■ **Exercise goal**:
Transcribe exactly the lines that fall between the one holding "none -> purple brick J4:J5 level 1" and the one holding "none -> white brick A6 level 1", inclusive, from the entries below.

■ **Object change descriptions**:

□ □ □ □ □

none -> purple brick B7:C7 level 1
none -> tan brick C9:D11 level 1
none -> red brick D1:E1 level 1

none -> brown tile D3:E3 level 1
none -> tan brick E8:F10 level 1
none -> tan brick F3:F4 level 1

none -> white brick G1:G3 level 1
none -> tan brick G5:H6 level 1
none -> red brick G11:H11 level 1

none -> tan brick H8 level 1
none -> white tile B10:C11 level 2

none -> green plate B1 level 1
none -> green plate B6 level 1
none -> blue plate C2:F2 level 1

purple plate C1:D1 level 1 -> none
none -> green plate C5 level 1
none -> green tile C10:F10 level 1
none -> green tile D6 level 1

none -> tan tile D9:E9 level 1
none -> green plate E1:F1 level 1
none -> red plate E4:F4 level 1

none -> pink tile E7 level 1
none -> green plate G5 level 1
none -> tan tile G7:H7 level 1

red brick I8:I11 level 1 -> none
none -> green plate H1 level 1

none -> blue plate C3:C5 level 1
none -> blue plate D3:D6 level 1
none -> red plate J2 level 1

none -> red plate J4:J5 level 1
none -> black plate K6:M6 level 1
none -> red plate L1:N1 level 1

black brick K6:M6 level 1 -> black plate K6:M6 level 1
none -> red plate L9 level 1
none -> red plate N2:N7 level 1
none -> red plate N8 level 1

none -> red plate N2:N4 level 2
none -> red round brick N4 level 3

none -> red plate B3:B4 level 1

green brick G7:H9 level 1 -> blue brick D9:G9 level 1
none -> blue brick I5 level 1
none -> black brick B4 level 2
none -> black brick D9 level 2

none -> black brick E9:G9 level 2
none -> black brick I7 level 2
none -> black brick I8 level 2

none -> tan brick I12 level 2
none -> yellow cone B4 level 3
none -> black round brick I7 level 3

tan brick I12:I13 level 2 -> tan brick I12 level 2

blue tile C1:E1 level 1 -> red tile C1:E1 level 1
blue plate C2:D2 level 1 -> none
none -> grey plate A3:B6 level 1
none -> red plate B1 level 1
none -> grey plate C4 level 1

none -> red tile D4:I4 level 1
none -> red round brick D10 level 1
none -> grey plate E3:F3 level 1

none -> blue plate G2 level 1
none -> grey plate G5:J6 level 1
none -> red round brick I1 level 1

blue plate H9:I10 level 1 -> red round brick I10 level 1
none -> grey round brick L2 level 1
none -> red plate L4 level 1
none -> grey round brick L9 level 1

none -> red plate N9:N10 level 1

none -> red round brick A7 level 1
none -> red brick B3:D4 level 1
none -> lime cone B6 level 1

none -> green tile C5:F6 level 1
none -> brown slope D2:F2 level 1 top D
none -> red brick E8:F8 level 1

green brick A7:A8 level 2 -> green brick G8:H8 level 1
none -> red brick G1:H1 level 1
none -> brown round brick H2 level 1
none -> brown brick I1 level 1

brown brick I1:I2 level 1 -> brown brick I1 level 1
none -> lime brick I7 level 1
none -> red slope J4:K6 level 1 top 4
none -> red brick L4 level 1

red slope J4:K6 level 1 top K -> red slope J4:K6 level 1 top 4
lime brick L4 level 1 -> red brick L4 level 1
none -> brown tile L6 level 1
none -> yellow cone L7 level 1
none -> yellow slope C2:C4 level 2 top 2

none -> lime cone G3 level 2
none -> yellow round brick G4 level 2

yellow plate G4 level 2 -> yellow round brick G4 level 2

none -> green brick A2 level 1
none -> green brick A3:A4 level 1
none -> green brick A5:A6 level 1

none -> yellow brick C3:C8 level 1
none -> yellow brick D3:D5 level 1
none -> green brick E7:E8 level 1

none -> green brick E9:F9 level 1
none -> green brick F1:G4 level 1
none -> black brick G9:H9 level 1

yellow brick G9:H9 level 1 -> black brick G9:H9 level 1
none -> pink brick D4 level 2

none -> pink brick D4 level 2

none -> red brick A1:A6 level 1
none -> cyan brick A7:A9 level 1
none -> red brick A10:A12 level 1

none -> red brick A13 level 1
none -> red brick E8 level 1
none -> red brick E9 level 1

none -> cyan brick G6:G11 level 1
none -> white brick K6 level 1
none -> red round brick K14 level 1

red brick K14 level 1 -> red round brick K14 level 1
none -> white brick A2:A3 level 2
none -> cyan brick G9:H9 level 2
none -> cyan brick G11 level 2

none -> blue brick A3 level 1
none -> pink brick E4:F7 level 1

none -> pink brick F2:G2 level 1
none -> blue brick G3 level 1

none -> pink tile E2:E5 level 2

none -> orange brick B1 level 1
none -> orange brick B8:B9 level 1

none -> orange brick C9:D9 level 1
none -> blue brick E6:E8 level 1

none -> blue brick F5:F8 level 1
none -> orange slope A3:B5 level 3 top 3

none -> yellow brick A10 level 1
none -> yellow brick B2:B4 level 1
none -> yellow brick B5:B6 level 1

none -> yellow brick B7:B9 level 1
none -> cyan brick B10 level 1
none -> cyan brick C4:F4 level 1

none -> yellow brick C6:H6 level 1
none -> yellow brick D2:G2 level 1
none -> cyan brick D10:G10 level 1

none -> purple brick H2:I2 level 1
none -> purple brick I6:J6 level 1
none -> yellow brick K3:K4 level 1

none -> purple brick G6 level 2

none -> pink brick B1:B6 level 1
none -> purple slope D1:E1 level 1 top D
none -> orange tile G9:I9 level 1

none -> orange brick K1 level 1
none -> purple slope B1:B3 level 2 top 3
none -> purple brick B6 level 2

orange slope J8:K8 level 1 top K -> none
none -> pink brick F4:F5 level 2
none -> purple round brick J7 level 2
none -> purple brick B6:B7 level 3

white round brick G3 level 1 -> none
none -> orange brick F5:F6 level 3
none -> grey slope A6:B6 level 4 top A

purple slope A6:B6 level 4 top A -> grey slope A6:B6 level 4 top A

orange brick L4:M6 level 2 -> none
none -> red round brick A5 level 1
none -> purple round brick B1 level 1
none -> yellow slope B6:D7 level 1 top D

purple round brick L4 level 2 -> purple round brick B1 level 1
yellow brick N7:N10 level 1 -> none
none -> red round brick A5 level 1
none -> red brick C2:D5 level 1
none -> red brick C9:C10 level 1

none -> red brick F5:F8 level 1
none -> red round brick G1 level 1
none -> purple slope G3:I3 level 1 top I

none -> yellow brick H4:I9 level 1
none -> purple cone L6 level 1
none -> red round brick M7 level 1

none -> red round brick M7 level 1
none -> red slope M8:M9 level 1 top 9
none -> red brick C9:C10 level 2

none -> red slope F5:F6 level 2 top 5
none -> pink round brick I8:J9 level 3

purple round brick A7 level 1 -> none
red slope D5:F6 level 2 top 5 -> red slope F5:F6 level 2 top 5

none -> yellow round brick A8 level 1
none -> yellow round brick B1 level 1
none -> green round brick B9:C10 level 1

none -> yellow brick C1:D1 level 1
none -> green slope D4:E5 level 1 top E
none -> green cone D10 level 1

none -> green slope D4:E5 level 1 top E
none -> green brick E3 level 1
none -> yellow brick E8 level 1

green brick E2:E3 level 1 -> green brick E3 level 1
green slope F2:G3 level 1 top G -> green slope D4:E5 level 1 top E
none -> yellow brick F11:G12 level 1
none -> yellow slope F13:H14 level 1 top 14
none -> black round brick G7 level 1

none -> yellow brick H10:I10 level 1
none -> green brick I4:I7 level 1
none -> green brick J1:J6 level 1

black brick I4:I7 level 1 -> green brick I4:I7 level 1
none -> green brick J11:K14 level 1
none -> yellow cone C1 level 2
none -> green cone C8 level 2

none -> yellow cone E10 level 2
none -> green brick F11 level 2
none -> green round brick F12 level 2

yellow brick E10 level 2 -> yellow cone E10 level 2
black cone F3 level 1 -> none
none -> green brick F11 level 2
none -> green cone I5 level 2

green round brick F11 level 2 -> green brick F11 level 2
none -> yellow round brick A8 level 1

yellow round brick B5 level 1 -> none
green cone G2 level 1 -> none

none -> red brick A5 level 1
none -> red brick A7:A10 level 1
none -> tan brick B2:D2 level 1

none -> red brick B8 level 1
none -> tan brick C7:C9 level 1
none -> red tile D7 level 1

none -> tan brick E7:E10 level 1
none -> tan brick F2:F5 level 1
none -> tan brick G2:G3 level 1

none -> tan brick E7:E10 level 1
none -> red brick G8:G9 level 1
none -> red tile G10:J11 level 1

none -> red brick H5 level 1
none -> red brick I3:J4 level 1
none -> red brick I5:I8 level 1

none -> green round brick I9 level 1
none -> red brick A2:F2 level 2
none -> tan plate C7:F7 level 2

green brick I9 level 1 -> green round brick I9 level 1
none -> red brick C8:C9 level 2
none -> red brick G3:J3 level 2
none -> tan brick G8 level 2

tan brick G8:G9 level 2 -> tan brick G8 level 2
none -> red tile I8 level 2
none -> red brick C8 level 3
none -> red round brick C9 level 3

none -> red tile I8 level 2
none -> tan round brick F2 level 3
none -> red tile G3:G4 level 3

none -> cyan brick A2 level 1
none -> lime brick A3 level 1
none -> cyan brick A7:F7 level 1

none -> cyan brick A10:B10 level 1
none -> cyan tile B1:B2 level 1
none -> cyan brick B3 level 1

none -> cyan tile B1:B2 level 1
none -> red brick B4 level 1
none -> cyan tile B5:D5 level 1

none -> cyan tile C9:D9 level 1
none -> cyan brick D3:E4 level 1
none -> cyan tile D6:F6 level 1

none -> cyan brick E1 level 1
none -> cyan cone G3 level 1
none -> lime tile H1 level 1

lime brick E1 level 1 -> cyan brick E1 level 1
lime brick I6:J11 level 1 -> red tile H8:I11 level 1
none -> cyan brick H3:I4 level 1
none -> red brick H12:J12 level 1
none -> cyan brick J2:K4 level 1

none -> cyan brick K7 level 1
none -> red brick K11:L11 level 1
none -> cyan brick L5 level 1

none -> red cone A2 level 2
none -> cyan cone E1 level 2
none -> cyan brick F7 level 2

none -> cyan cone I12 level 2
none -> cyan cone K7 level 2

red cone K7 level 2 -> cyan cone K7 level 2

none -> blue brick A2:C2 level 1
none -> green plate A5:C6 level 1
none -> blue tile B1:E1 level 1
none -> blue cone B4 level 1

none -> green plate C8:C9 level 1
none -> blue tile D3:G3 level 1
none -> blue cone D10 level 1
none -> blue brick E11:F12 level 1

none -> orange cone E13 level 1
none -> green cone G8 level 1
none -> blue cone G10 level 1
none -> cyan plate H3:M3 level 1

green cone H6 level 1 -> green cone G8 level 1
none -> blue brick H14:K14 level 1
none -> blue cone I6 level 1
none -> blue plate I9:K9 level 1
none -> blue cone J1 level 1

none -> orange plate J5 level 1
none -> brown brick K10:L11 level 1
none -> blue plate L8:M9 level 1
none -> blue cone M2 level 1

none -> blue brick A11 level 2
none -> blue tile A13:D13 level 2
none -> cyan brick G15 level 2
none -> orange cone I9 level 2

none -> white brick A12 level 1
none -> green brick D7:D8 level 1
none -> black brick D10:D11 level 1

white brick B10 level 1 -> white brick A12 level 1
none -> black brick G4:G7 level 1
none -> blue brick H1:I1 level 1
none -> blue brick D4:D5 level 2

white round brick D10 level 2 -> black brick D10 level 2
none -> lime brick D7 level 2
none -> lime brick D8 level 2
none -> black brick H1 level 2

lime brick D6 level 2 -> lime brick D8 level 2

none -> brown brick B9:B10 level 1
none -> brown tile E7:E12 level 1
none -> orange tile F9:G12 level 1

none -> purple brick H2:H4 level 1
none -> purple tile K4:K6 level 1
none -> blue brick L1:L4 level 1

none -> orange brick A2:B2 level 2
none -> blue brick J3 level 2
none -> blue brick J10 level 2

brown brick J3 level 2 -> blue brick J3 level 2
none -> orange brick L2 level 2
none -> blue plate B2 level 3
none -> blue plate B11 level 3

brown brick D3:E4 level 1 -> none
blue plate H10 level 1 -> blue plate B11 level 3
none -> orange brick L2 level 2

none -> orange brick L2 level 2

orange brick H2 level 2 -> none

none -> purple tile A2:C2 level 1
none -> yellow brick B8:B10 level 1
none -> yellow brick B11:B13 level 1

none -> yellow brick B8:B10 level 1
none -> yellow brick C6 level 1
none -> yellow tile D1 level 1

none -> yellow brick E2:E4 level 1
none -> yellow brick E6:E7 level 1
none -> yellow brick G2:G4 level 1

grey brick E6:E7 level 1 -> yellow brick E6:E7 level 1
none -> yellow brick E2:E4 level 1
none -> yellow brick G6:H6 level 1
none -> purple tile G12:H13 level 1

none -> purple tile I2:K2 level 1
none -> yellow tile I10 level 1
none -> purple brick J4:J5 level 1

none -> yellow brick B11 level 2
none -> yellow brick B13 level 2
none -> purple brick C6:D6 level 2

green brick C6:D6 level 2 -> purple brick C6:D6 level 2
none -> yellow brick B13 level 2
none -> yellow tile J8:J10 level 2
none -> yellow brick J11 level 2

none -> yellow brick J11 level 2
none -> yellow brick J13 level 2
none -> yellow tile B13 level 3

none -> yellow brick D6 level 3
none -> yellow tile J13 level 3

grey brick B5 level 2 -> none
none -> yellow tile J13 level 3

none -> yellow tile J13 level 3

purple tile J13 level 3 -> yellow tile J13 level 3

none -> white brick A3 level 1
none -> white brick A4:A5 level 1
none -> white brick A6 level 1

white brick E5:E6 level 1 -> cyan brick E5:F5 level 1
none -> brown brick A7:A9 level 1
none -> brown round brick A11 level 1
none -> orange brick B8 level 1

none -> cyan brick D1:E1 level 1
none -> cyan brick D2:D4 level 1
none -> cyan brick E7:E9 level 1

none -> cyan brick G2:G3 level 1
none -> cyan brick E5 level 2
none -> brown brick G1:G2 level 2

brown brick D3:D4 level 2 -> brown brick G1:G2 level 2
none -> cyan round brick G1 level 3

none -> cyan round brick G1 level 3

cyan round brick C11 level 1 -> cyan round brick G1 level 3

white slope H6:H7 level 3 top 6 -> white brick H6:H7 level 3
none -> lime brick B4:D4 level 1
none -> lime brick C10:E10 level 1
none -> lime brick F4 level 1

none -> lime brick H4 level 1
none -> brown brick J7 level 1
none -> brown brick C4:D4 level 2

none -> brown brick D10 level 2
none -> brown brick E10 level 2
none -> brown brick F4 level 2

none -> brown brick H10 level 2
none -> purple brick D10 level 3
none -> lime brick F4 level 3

□ □ □ □ □

■ **Task result**:
none -> purple brick J4:J5 level 1

none -> yellow brick B11 level 2
none -> yellow brick B13 level 2
none -> purple brick C6:D6 level 2

green brick C6:D6 level 2 -> purple brick C6:D6 level 2
none -> yellow brick B13 level 2
none -> yellow tile J8:J10 level 2
none -> yellow brick J11 level 2

none -> yellow brick J11 level 2
none -> yellow brick J13 level 2
none -> yellow tile B13 level 3

none -> yellow brick D6 level 3
none -> yellow tile J13 level 3

grey brick B5 level 2 -> none
none -> yellow tile J13 level 3

none -> yellow tile J13 level 3

purple tile J13 level 3 -> yellow tile J13 level 3

none -> white brick A3 level 1
none -> white brick A4:A5 level 1
none -> white brick A6 level 1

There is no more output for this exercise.